Given records START

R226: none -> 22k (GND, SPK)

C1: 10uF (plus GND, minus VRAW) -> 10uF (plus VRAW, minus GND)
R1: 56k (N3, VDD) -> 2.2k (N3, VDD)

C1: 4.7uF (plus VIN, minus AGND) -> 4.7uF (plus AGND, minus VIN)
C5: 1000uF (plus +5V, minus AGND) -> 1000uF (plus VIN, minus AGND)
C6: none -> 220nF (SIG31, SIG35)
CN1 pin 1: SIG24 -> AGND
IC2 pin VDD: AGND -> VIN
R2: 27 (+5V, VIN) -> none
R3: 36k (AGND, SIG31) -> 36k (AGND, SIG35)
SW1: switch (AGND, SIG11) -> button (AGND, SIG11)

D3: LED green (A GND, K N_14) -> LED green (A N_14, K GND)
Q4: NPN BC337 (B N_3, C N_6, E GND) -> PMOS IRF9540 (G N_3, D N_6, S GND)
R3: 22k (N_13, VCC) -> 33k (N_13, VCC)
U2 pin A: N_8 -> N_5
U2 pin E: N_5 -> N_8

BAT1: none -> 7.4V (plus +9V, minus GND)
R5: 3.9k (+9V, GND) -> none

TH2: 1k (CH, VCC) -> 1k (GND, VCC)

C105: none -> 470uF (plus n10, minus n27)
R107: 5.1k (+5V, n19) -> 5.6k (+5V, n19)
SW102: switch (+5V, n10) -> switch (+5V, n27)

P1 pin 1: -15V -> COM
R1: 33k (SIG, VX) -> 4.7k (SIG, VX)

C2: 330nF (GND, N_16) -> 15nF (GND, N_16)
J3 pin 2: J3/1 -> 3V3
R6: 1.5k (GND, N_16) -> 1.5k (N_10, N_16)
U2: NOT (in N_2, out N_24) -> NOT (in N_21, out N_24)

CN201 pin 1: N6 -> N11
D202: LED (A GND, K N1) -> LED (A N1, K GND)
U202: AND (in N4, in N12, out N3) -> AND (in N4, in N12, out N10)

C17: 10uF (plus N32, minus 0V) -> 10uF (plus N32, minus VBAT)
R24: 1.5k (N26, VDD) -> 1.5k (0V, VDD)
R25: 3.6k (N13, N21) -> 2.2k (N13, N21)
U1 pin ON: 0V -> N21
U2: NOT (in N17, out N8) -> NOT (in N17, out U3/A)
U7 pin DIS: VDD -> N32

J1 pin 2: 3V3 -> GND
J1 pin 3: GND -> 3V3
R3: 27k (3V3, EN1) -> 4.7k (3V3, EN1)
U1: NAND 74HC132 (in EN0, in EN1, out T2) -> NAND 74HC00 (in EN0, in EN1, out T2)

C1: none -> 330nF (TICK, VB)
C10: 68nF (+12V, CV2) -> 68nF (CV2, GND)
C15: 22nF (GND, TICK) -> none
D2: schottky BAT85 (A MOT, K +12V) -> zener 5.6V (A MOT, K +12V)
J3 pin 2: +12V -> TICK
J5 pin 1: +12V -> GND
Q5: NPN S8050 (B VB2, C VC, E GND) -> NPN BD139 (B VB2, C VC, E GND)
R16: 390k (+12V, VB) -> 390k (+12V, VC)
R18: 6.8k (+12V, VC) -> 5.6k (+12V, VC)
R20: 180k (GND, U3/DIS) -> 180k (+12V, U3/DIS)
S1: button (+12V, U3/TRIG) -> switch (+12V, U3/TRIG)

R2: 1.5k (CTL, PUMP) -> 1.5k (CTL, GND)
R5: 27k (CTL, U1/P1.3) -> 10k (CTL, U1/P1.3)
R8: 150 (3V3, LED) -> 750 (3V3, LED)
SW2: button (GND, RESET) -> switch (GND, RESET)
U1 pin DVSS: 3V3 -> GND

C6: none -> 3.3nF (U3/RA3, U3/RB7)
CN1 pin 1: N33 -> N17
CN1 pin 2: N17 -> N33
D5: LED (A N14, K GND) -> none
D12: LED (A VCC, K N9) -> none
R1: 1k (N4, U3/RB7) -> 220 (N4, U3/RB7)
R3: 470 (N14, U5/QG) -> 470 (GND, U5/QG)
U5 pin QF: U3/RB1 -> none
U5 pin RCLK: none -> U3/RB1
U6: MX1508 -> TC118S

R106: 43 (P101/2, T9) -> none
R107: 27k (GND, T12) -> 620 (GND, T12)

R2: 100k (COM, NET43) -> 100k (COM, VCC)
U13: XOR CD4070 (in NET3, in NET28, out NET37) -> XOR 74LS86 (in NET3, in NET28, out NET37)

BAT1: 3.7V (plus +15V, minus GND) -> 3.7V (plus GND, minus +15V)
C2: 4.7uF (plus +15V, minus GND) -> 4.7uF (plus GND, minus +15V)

Given records END

Set down the lines above as they stand, starting with the first line and ending with the line that contains "R1: 33k (SIG, VX) -> 4.7k (SIG, VX)".

R226: none -> 22k (GND, SPK)

C1: 10uF (plus GND, minus VRAW) -> 10uF (plus VRAW, minus GND)
R1: 56k (N3, VDD) -> 2.2k (N3, VDD)

C1: 4.7uF (plus VIN, minus AGND) -> 4.7uF (plus AGND, minus VIN)
C5: 1000uF (plus +5V, minus AGND) -> 1000uF (plus VIN, minus AGND)
C6: none -> 220nF (SIG31, SIG35)
CN1 pin 1: SIG24 -> AGND
IC2 pin VDD: AGND -> VIN
R2: 27 (+5V, VIN) -> none
R3: 36k (AGND, SIG31) -> 36k (AGND, SIG35)
SW1: switch (AGND, SIG11) -> button (AGND, SIG11)

D3: LED green (A GND, K N_14) -> LED green (A N_14, K GND)
Q4: NPN BC337 (B N_3, C N_6, E GND) -> PMOS IRF9540 (G N_3, D N_6, S GND)
R3: 22k (N_13, VCC) -> 33k (N_13, VCC)
U2 pin A: N_8 -> N_5
U2 pin E: N_5 -> N_8

BAT1: none -> 7.4V (plus +9V, minus GND)
R5: 3.9k (+9V, GND) -> none

TH2: 1k (CH, VCC) -> 1k (GND, VCC)

C105: none -> 470uF (plus n10, minus n27)
R107: 5.1k (+5V, n19) -> 5.6k (+5V, n19)
SW102: switch (+5V, n10) -> switch (+5V, n27)

P1 pin 1: -15V -> COM
R1: 33k (SIG, VX) -> 4.7k (SIG, VX)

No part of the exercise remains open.